Data to examine:
-=-=-=-=-

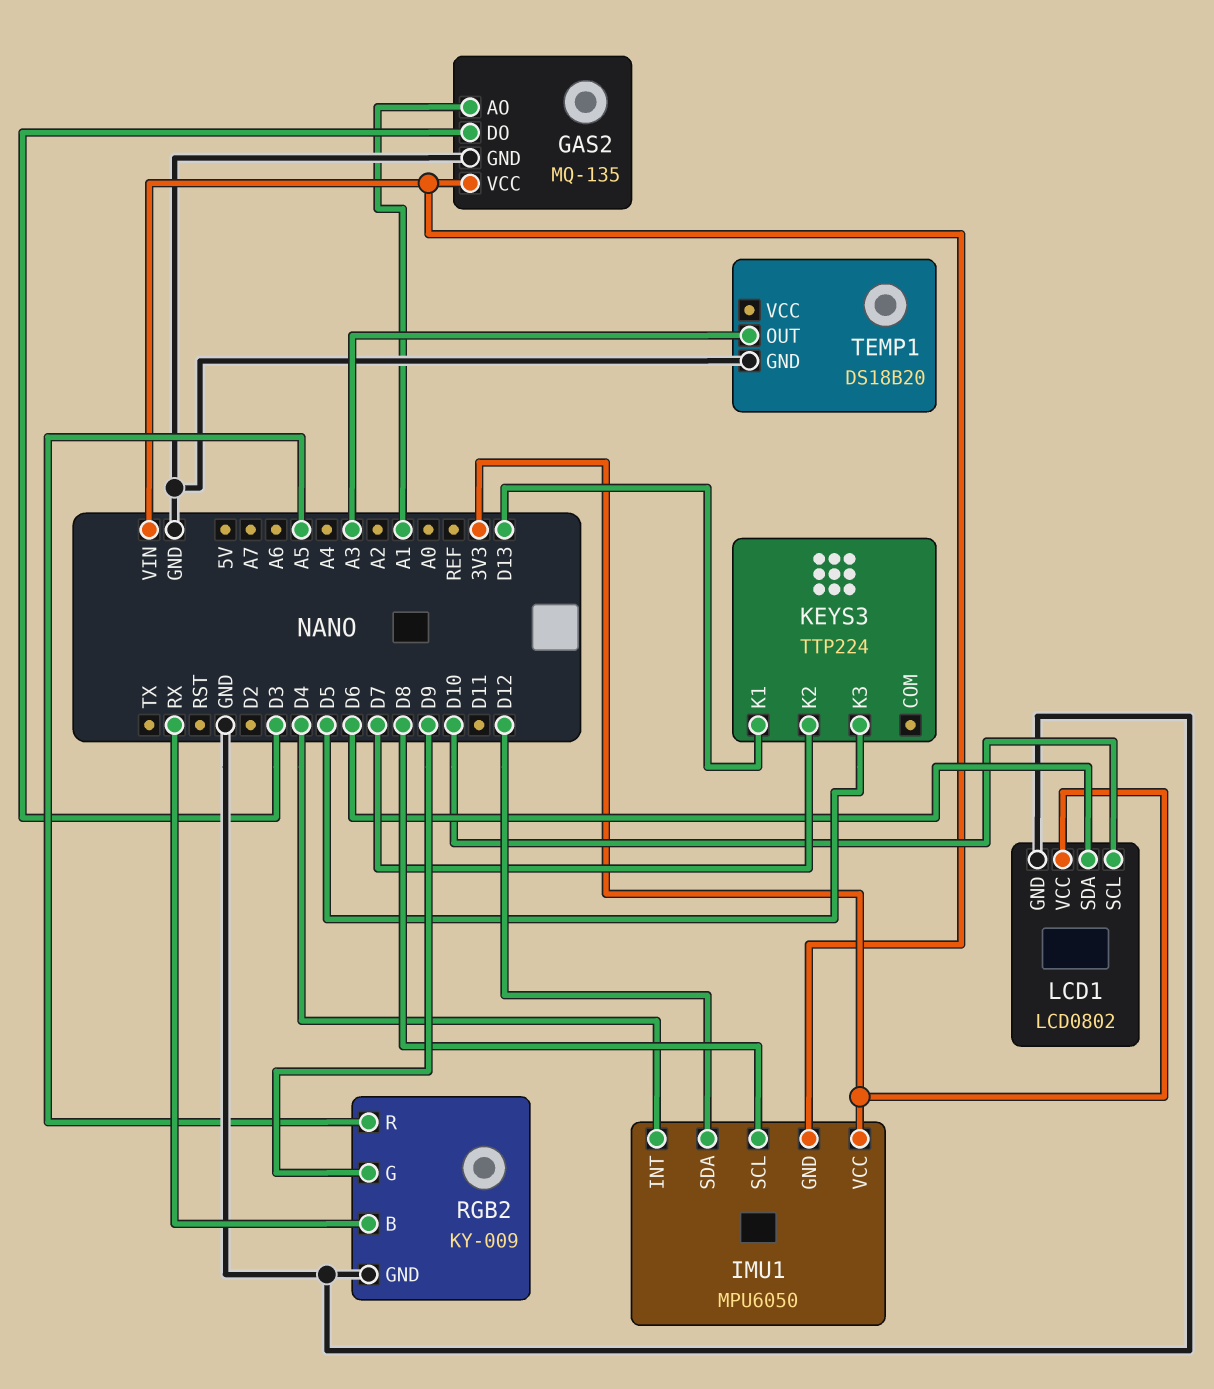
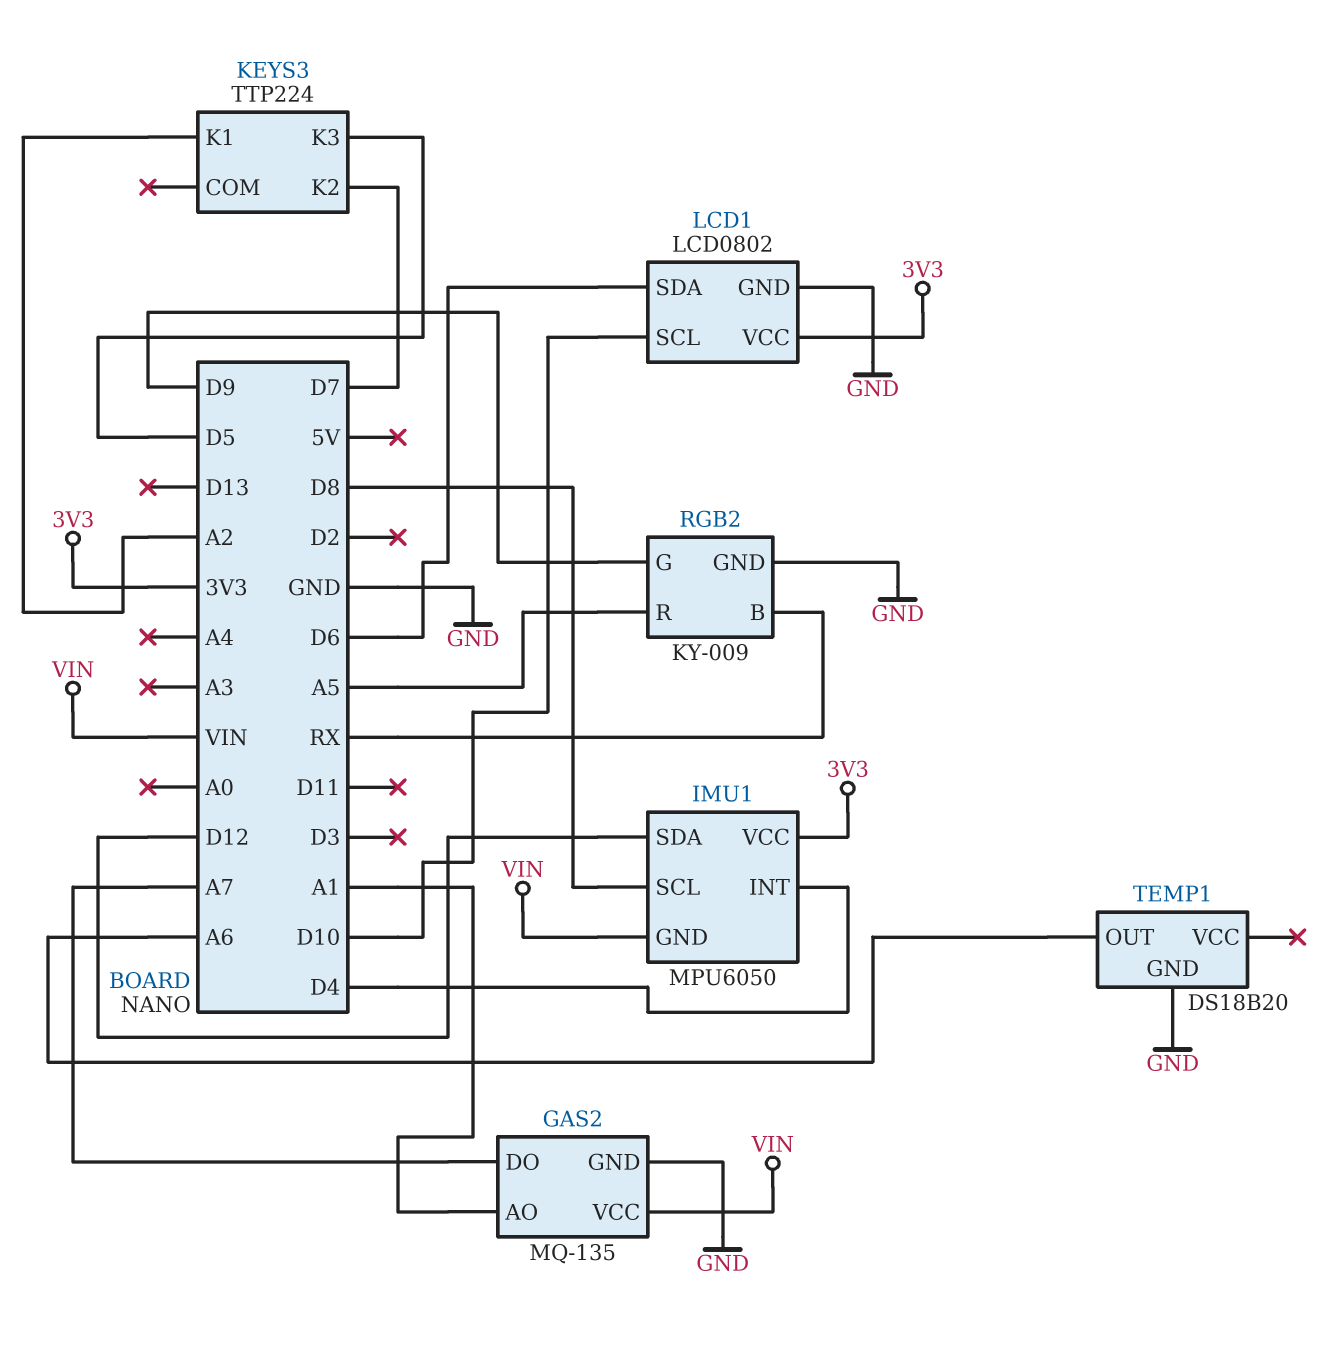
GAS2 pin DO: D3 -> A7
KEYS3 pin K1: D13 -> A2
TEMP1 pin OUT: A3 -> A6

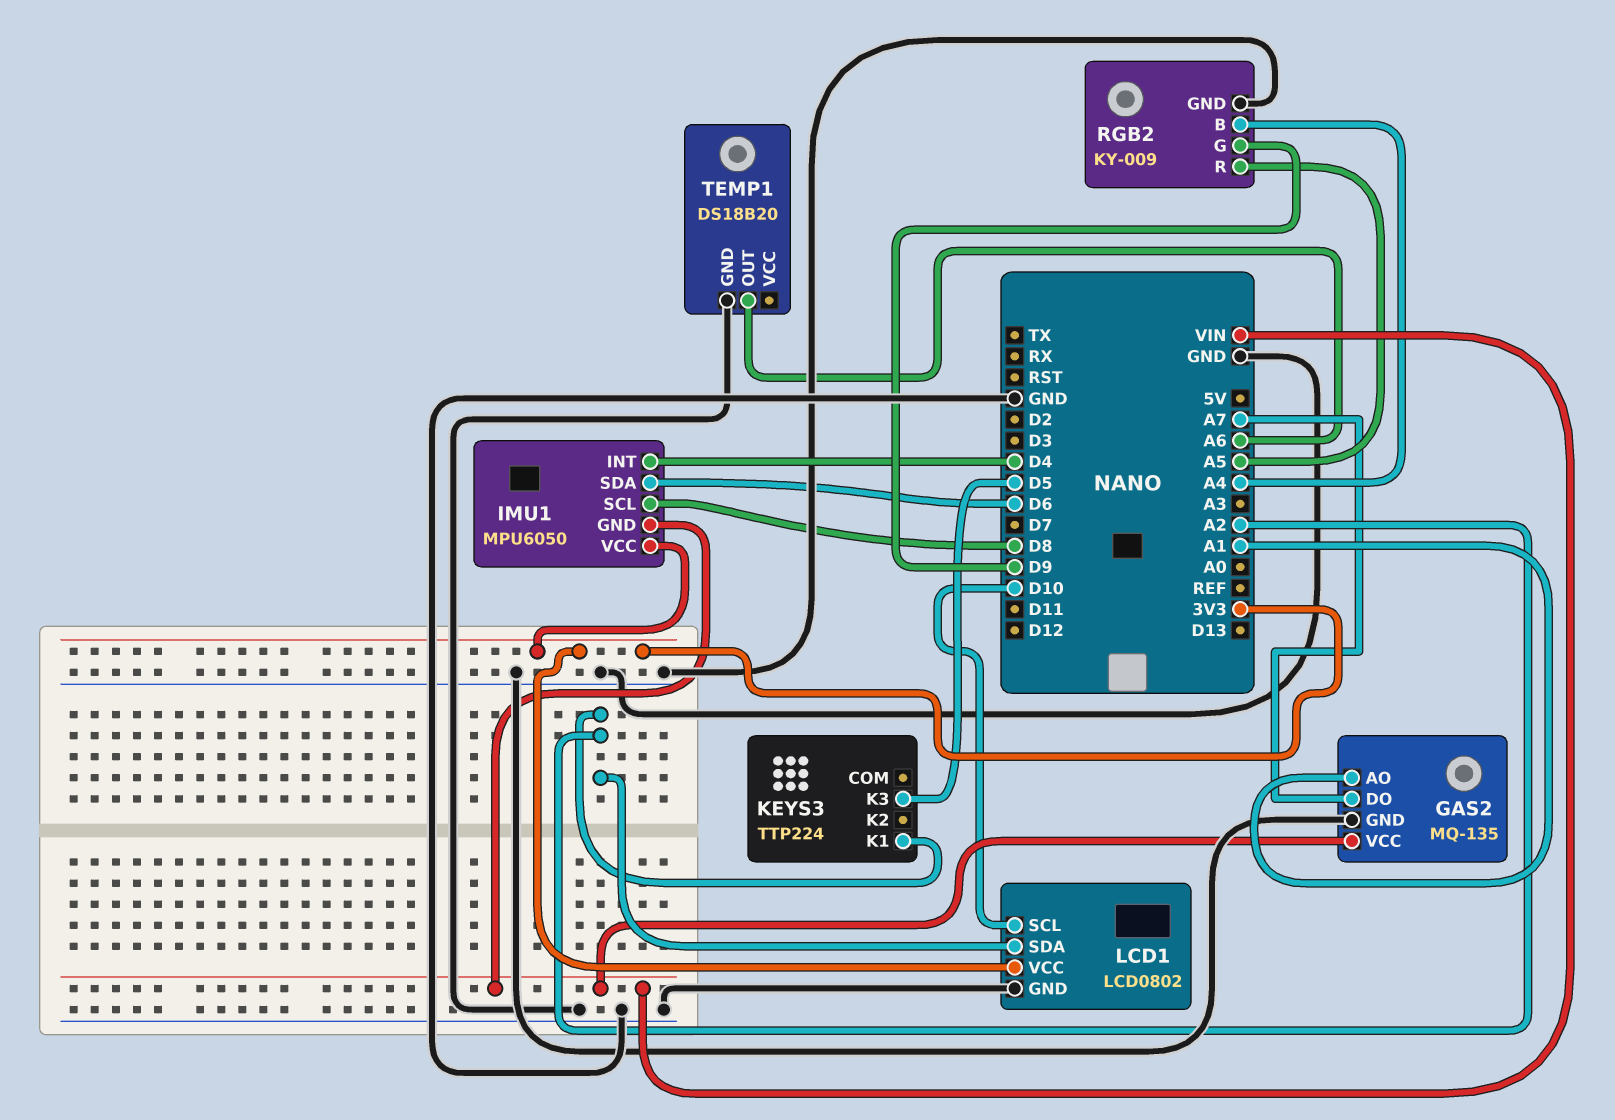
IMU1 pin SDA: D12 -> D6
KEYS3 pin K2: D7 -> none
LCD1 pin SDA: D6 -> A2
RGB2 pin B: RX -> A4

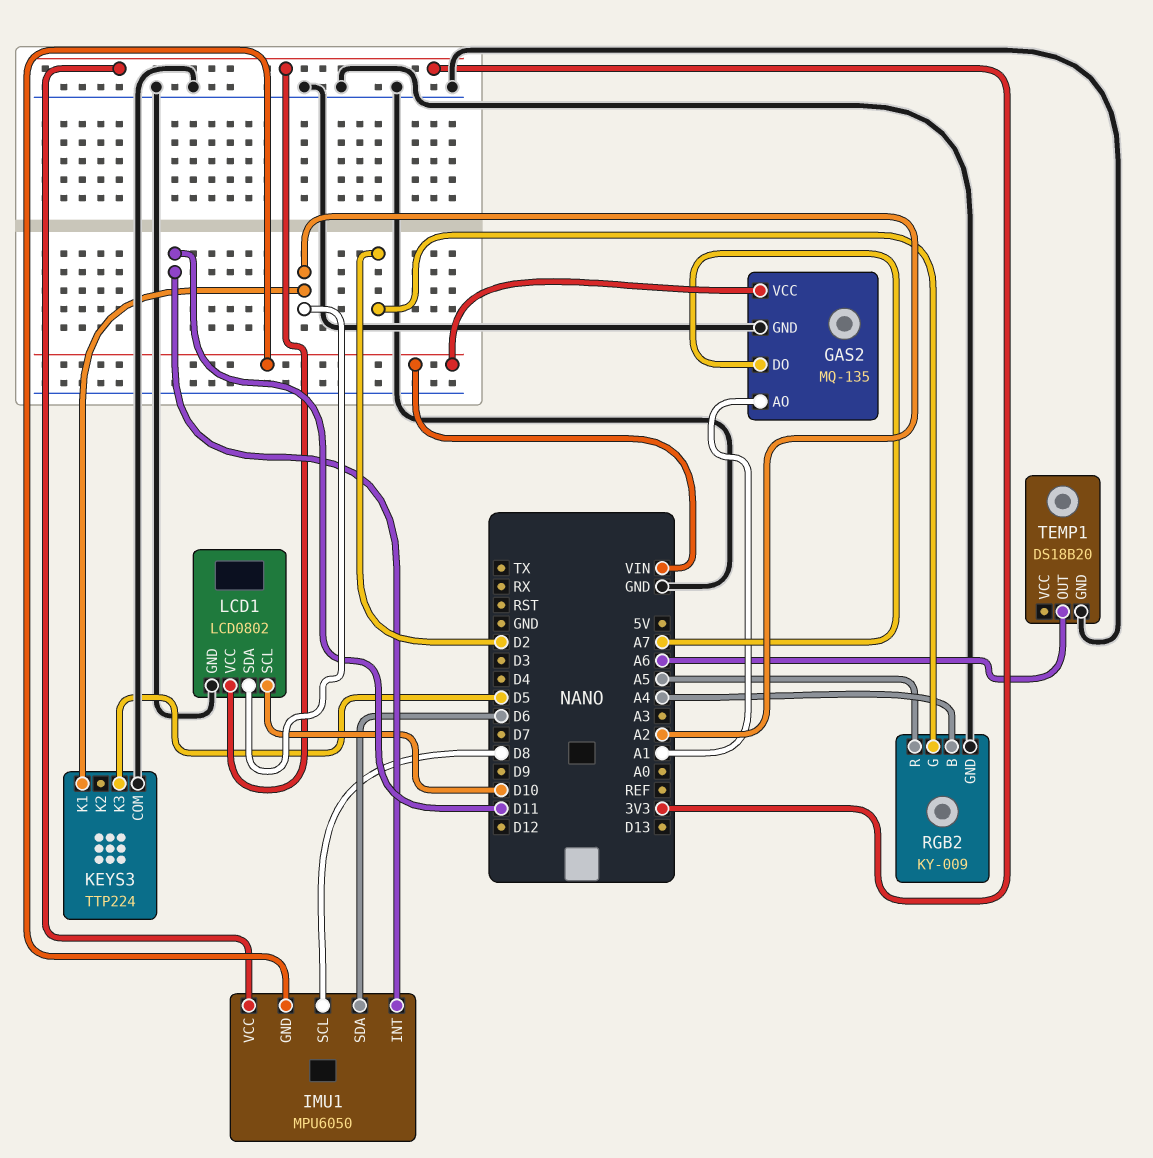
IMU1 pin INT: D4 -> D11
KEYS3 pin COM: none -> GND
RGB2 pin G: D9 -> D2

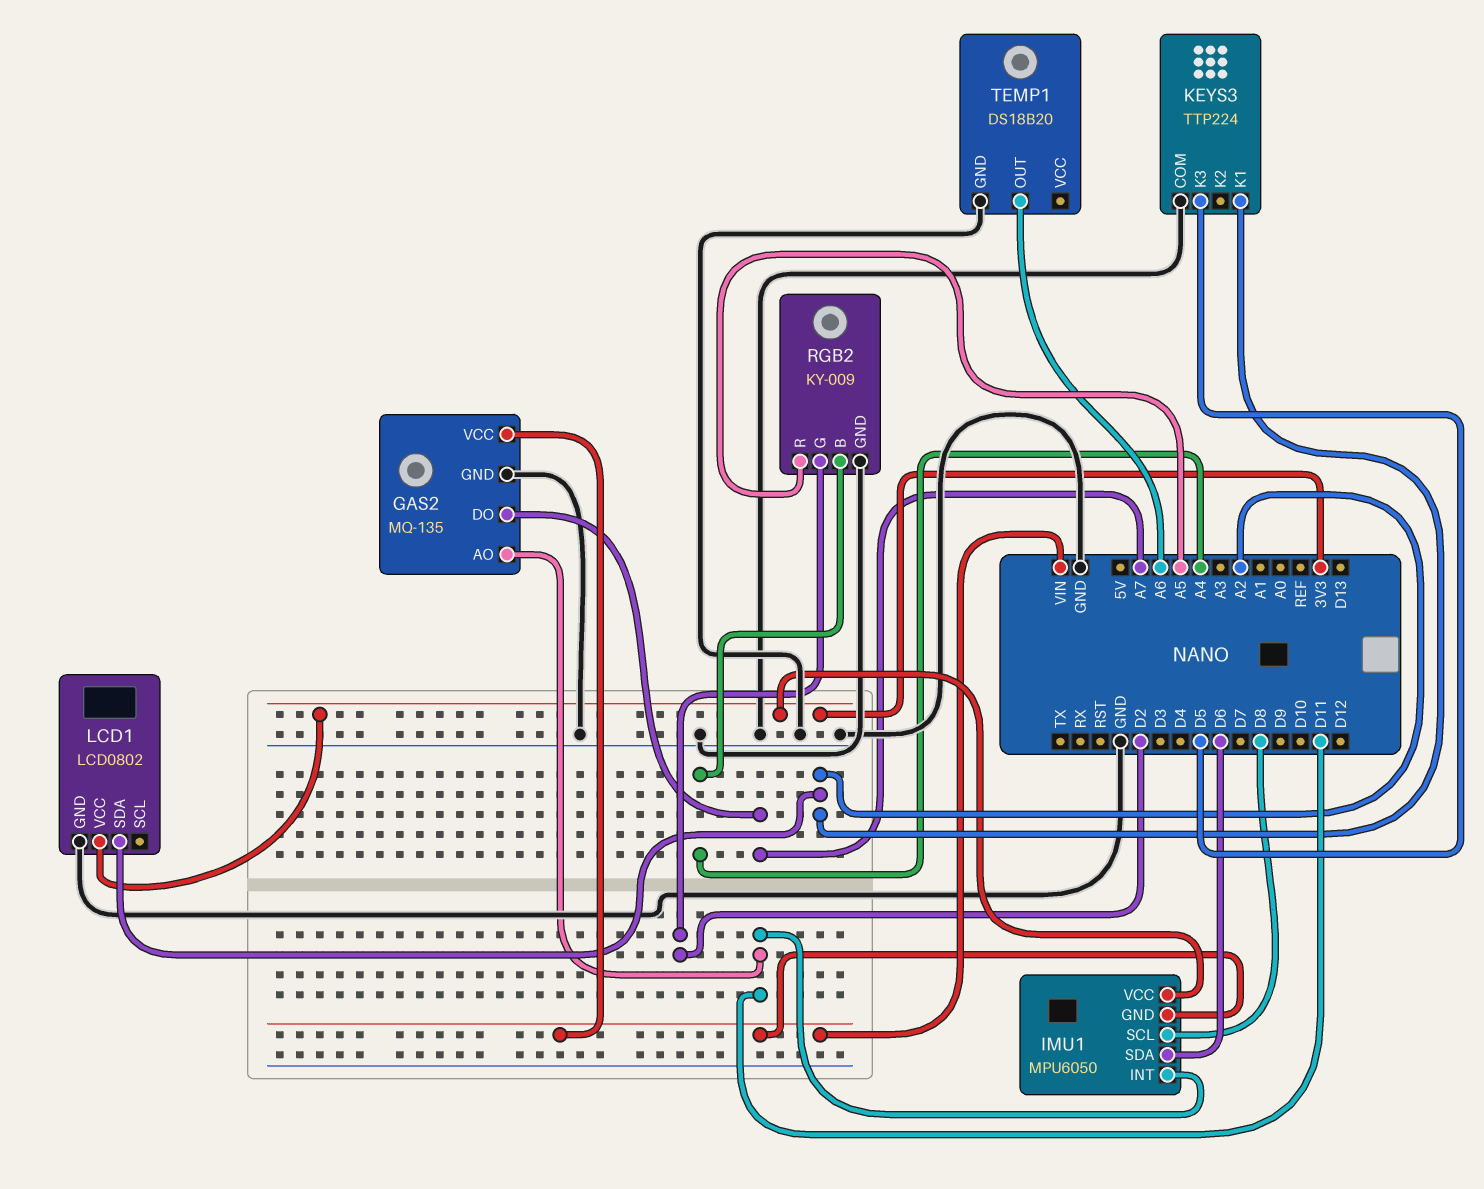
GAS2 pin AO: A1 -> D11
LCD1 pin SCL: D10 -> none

-=-=-=-=-

Work to be completed:
Letter for letter, reproduce every record above and skip the pictures.

Solution for this task:
GAS2 pin DO: D3 -> A7
KEYS3 pin K1: D13 -> A2
TEMP1 pin OUT: A3 -> A6

IMU1 pin SDA: D12 -> D6
KEYS3 pin K2: D7 -> none
LCD1 pin SDA: D6 -> A2
RGB2 pin B: RX -> A4

IMU1 pin INT: D4 -> D11
KEYS3 pin COM: none -> GND
RGB2 pin G: D9 -> D2

GAS2 pin AO: A1 -> D11
LCD1 pin SCL: D10 -> none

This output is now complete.